Some records
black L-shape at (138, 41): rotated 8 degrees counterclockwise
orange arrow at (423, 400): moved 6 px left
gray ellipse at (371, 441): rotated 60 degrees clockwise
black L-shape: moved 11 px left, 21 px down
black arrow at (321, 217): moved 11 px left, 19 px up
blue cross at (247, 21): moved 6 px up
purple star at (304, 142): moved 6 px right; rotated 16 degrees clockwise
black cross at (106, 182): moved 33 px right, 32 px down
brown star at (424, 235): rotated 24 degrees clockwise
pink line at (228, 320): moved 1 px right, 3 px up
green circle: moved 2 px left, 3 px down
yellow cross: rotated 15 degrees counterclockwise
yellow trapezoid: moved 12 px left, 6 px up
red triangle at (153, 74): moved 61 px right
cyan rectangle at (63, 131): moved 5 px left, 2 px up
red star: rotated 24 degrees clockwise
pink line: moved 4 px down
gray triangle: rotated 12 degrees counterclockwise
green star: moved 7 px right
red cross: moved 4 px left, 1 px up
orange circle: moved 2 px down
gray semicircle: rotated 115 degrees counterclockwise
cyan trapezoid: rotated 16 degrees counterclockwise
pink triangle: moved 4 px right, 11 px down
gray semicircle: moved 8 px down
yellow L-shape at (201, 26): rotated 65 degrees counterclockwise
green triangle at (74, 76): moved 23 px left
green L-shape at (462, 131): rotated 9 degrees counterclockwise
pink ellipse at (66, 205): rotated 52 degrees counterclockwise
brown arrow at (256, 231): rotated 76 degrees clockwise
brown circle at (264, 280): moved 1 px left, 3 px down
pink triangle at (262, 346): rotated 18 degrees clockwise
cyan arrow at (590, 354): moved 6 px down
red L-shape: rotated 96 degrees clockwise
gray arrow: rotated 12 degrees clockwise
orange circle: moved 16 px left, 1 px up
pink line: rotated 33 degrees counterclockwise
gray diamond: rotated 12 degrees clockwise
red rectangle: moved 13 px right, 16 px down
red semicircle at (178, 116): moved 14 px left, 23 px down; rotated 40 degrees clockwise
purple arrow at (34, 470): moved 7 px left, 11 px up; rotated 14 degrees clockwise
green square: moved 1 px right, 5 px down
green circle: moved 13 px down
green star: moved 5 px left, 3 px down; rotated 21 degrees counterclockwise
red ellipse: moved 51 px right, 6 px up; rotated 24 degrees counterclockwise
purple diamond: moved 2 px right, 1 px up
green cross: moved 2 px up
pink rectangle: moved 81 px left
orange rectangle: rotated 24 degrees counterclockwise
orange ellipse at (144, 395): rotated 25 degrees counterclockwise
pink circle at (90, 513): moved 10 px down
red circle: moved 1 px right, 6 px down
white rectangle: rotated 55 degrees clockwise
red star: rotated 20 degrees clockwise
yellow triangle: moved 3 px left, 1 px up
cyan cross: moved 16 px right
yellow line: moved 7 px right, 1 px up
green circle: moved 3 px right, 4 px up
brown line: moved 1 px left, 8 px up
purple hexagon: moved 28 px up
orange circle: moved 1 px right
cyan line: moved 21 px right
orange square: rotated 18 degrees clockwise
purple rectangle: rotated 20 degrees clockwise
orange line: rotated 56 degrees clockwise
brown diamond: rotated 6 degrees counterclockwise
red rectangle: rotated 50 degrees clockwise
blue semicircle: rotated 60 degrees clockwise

What this task involves: Convert every line of the material above into a Markdown table with the columns "Row" and "Entry," numbering the rows and skipping any blank lines.

Exercise answer:
| Row | Entry |
|---|---|
| 1 | black L-shape at (138, 41): rotated 8 degrees counterclockwise |
| 2 | orange arrow at (423, 400): moved 6 px left |
| 3 | gray ellipse at (371, 441): rotated 60 degrees clockwise |
| 4 | black L-shape: moved 11 px left, 21 px down |
| 5 | black arrow at (321, 217): moved 11 px left, 19 px up |
| 6 | blue cross at (247, 21): moved 6 px up |
| 7 | purple star at (304, 142): moved 6 px right; rotated 16 degrees clockwise |
| 8 | black cross at (106, 182): moved 33 px right, 32 px down |
| 9 | brown star at (424, 235): rotated 24 degrees clockwise |
| 10 | pink line at (228, 320): moved 1 px right, 3 px up |
| 11 | green circle: moved 2 px left, 3 px down |
| 12 | yellow cross: rotated 15 degrees counterclockwise |
| 13 | yellow trapezoid: moved 12 px left, 6 px up |
| 14 | red triangle at (153, 74): moved 61 px right |
| 15 | cyan rectangle at (63, 131): moved 5 px left, 2 px up |
| 16 | red star: rotated 24 degrees clockwise |
| 17 | pink line: moved 4 px down |
| 18 | gray triangle: rotated 12 degrees counterclockwise |
| 19 | green star: moved 7 px right |
| 20 | red cross: moved 4 px left, 1 px up |
| 21 | orange circle: moved 2 px down |
| 22 | gray semicircle: rotated 115 degrees counterclockwise |
| 23 | cyan trapezoid: rotated 16 degrees counterclockwise |
| 24 | pink triangle: moved 4 px right, 11 px down |
| 25 | gray semicircle: moved 8 px down |
| 26 | yellow L-shape at (201, 26): rotated 65 degrees counterclockwise |
| 27 | green triangle at (74, 76): moved 23 px left |
| 28 | green L-shape at (462, 131): rotated 9 degrees counterclockwise |
| 29 | pink ellipse at (66, 205): rotated 52 degrees counterclockwise |
| 30 | brown arrow at (256, 231): rotated 76 degrees clockwise |
| 31 | brown circle at (264, 280): moved 1 px left, 3 px down |
| 32 | pink triangle at (262, 346): rotated 18 degrees clockwise |
| 33 | cyan arrow at (590, 354): moved 6 px down |
| 34 | red L-shape: rotated 96 degrees clockwise |
| 35 | gray arrow: rotated 12 degrees clockwise |
| 36 | orange circle: moved 16 px left, 1 px up |
| 37 | pink line: rotated 33 degrees counterclockwise |
| 38 | gray diamond: rotated 12 degrees clockwise |
| 39 | red rectangle: moved 13 px right, 16 px down |
| 40 | red semicircle at (178, 116): moved 14 px left, 23 px down; rotated 40 degrees clockwise |
| 41 | purple arrow at (34, 470): moved 7 px left, 11 px up; rotated 14 degrees clockwise |
| 42 | green square: moved 1 px right, 5 px down |
| 43 | green circle: moved 13 px down |
| 44 | green star: moved 5 px left, 3 px down; rotated 21 degrees counterclockwise |
| 45 | red ellipse: moved 51 px right, 6 px up; rotated 24 degrees counterclockwise |
| 46 | purple diamond: moved 2 px right, 1 px up |
| 47 | green cross: moved 2 px up |
| 48 | pink rectangle: moved 81 px left |
| 49 | orange rectangle: rotated 24 degrees counterclockwise |
| 50 | orange ellipse at (144, 395): rotated 25 degrees counterclockwise |
| 51 | pink circle at (90, 513): moved 10 px down |
| 52 | red circle: moved 1 px right, 6 px down |
| 53 | white rectangle: rotated 55 degrees clockwise |
| 54 | red star: rotated 20 degrees clockwise |
| 55 | yellow triangle: moved 3 px left, 1 px up |
| 56 | cyan cross: moved 16 px right |
| 57 | yellow line: moved 7 px right, 1 px up |
| 58 | green circle: moved 3 px right, 4 px up |
| 59 | brown line: moved 1 px left, 8 px up |
| 60 | purple hexagon: moved 28 px up |
| 61 | orange circle: moved 1 px right |
| 62 | cyan line: moved 21 px right |
| 63 | orange square: rotated 18 degrees clockwise |
| 64 | purple rectangle: rotated 20 degrees clockwise |
| 65 | orange line: rotated 56 degrees clockwise |
| 66 | brown diamond: rotated 6 degrees counterclockwise |
| 67 | red rectangle: rotated 50 degrees clockwise |
| 68 | blue semicircle: rotated 60 degrees clockwise |